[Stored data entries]
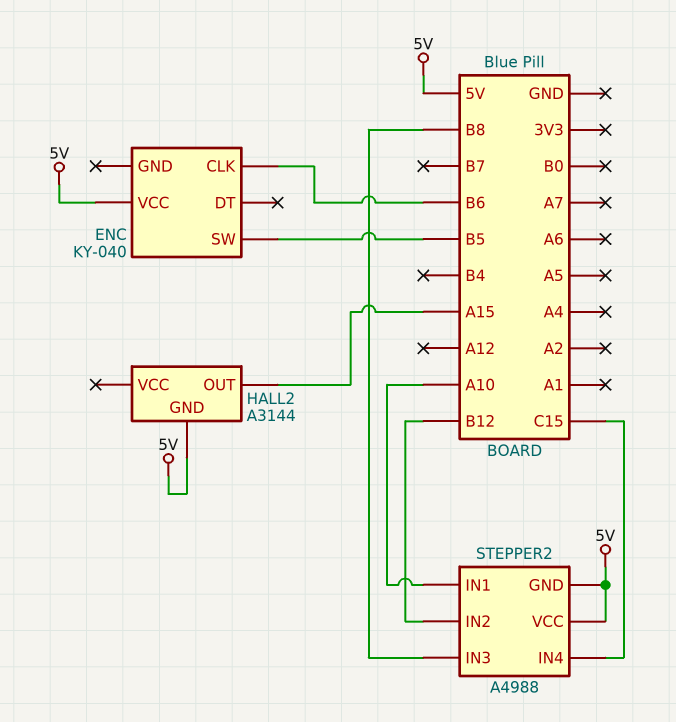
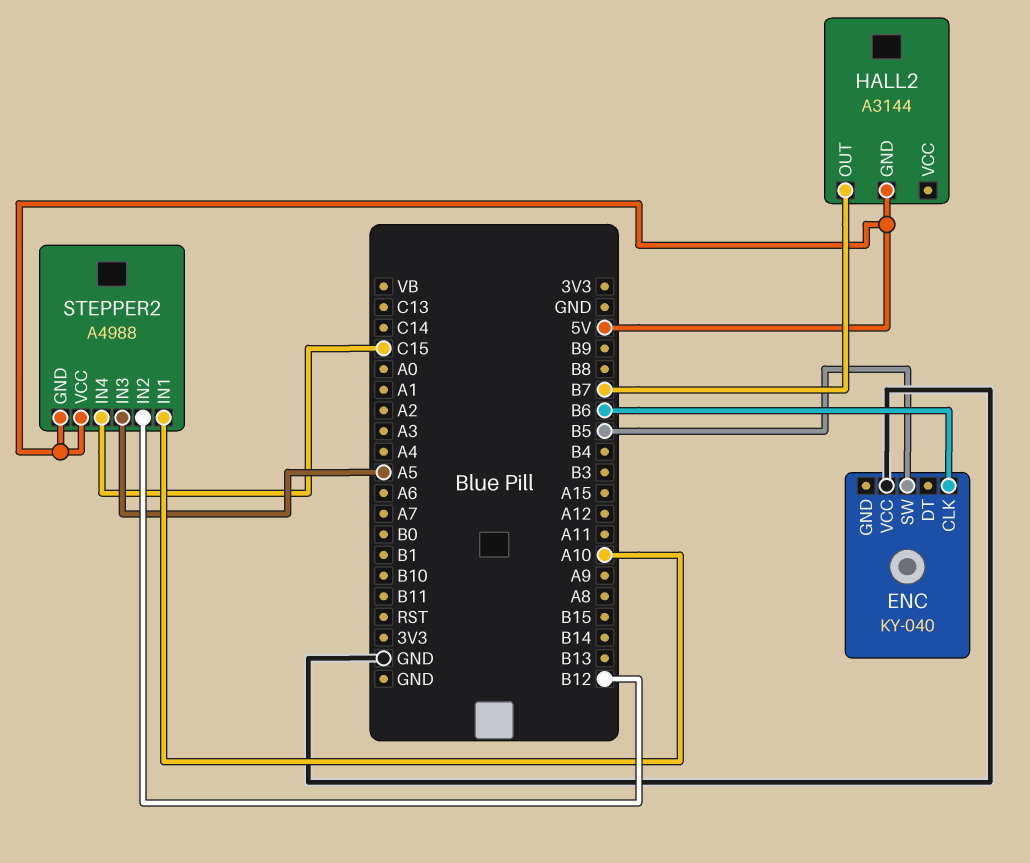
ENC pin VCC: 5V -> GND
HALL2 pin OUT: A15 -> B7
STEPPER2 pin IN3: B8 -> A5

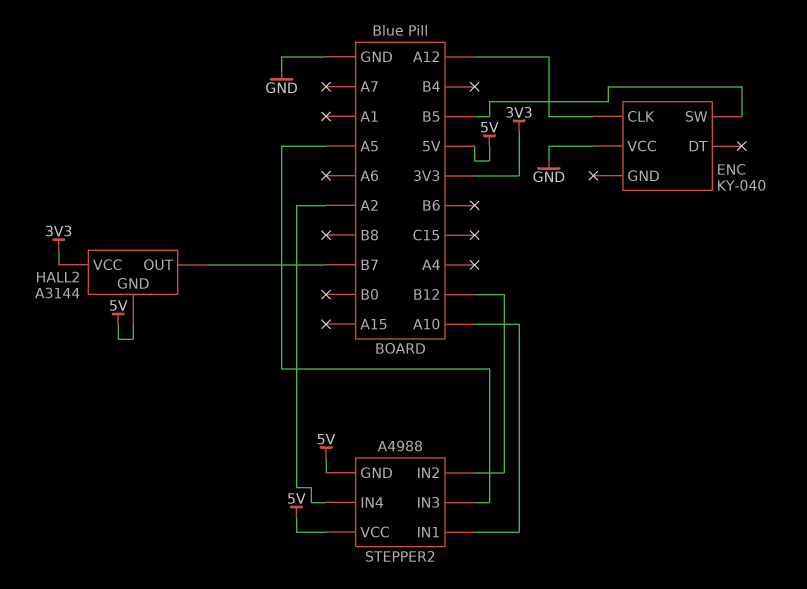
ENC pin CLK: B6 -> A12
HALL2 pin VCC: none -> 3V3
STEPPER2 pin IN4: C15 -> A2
==
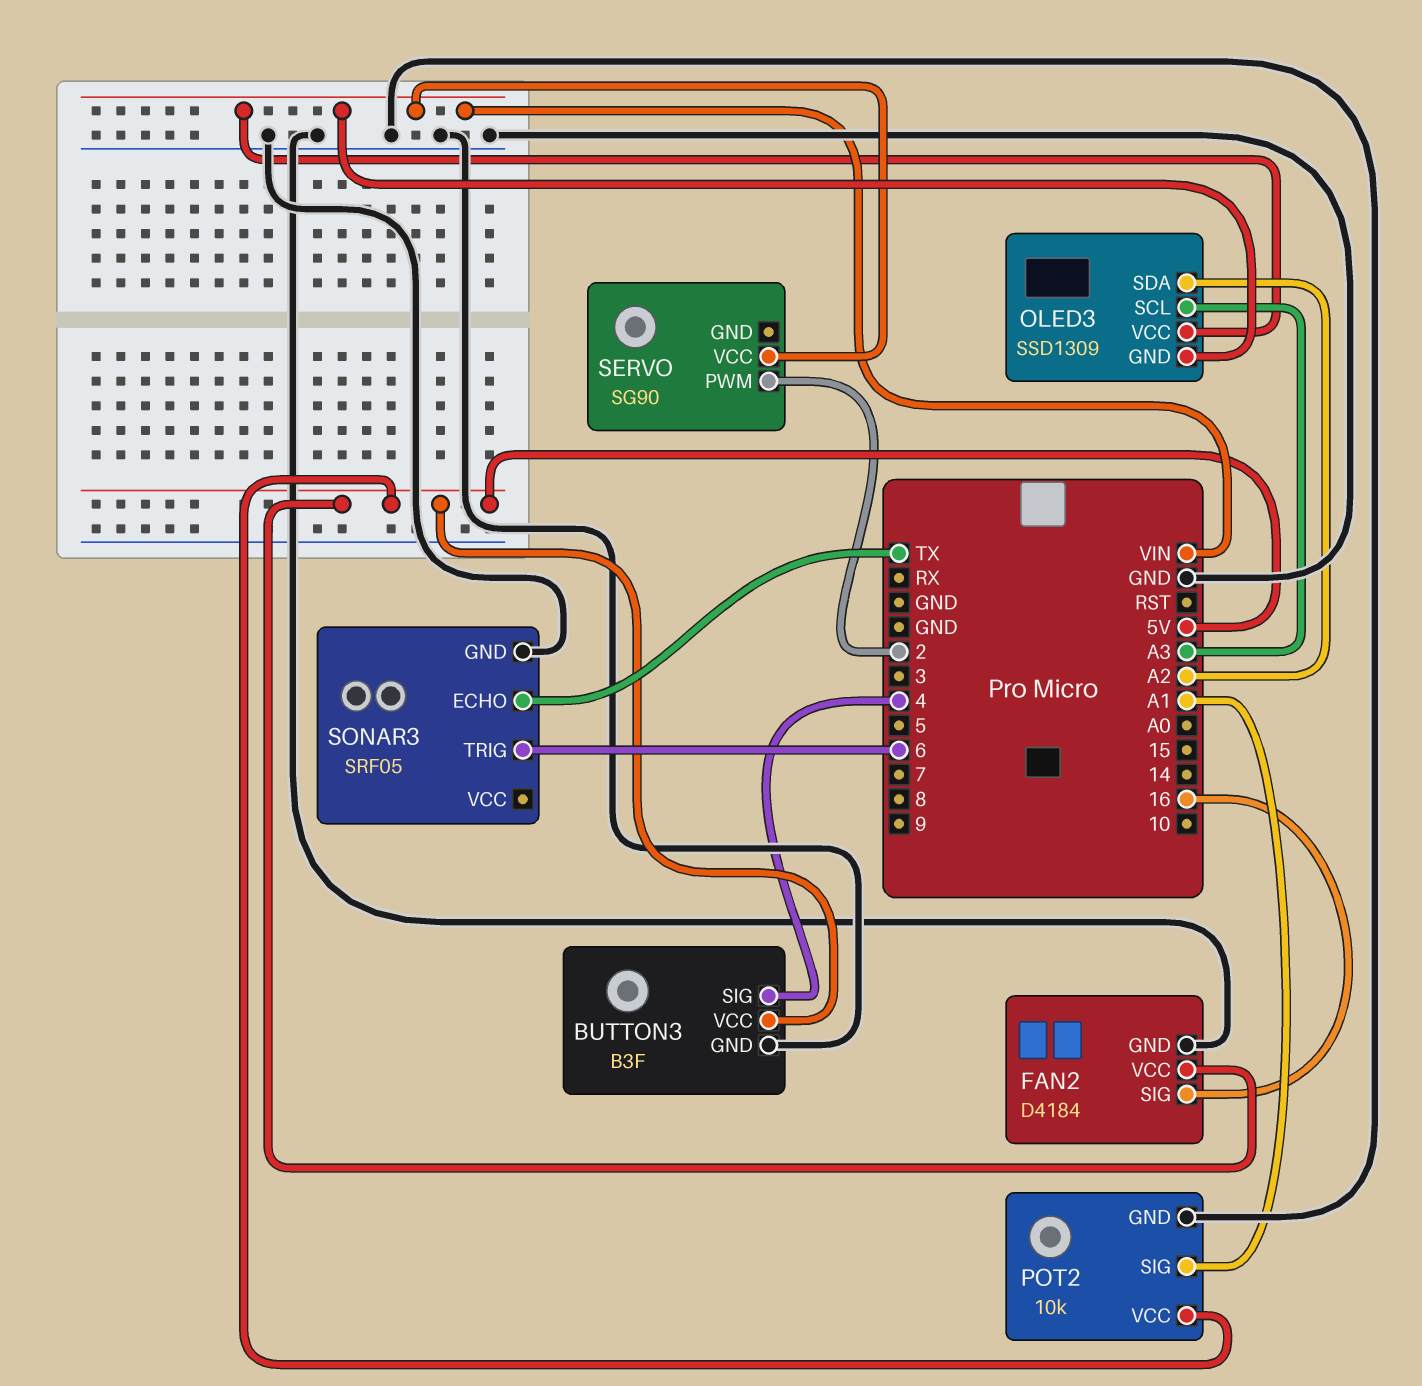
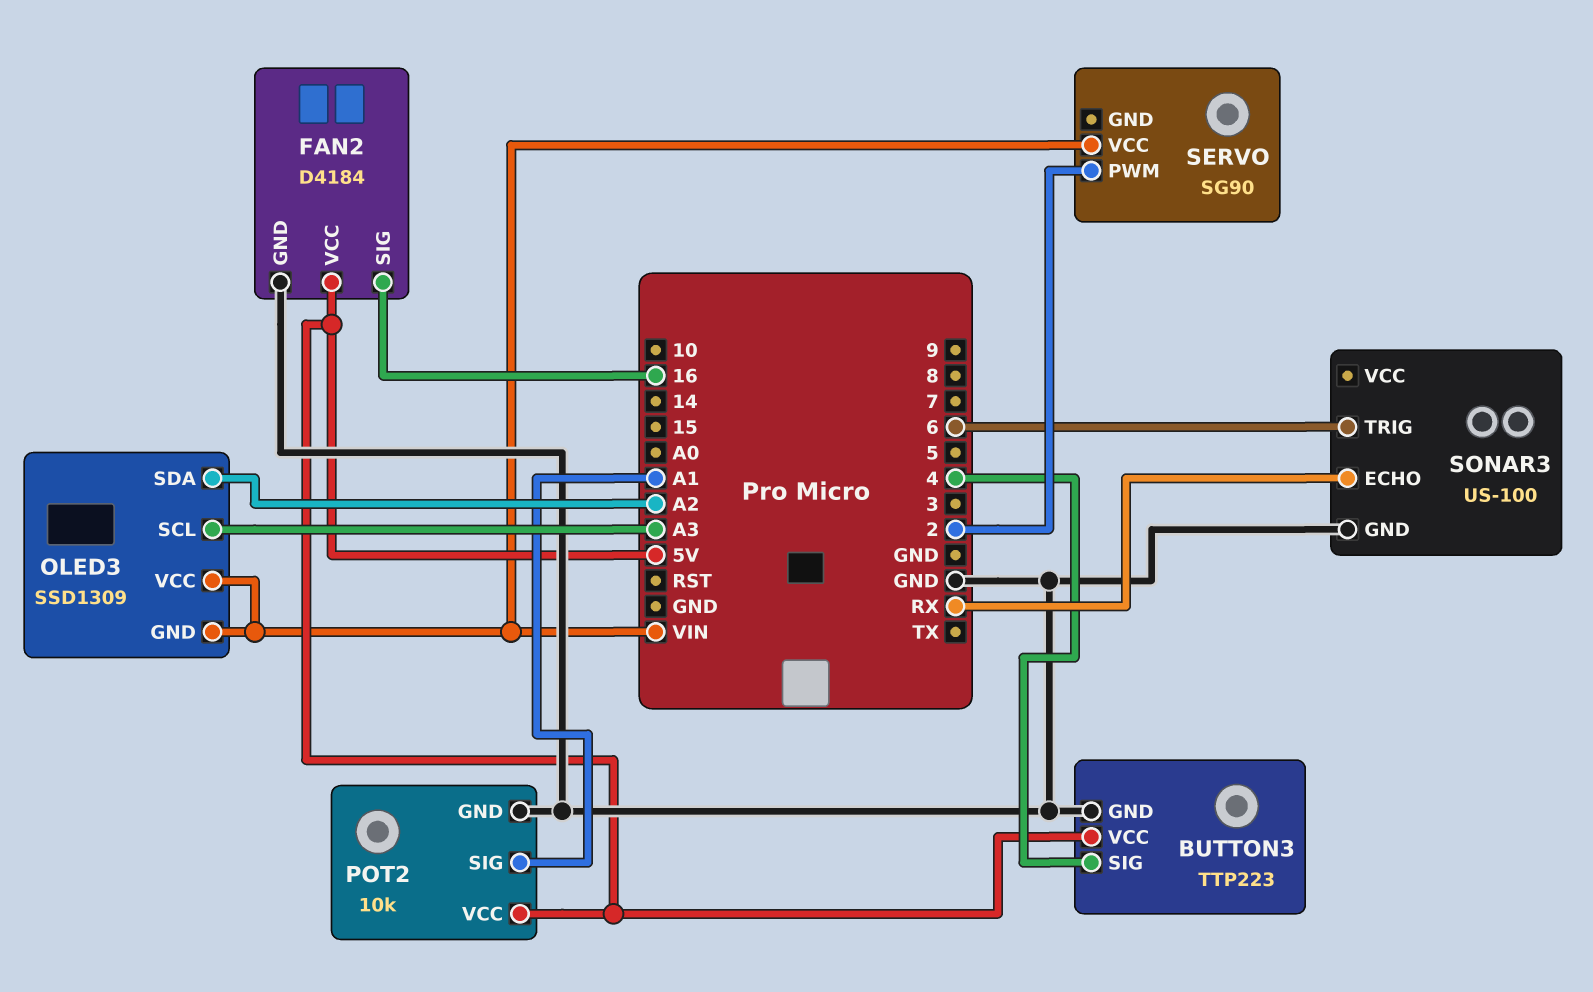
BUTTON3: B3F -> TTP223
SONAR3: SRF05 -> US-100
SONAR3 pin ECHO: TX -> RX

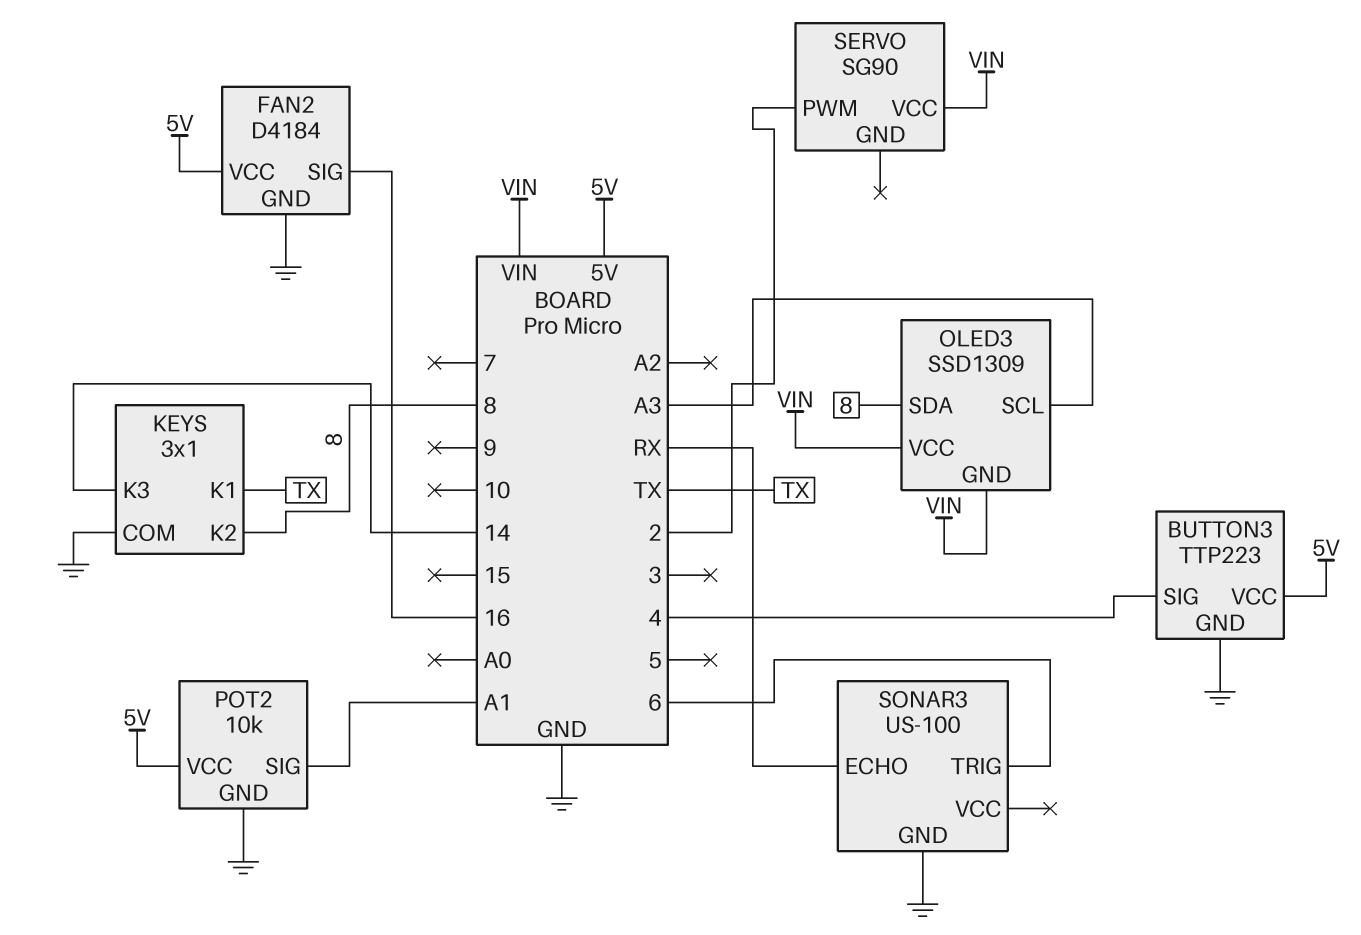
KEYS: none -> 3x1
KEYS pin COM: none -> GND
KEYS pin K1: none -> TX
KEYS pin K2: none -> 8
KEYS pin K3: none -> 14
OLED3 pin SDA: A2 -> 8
--
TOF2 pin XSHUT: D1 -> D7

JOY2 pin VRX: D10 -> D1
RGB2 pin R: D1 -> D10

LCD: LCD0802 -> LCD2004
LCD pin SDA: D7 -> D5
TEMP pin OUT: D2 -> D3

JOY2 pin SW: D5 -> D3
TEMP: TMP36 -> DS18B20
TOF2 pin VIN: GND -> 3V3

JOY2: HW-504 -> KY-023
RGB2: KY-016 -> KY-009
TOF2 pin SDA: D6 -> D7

• Exercise
Your answer should consist only of the lines above between the line holding "KEYS pin K2: none -> 8" and the line holding "OLED3 pin SDA: A2 -> 8", inclusive, each transcribed exactly.

• Problem solution
KEYS pin K2: none -> 8
KEYS pin K3: none -> 14
OLED3 pin SDA: A2 -> 8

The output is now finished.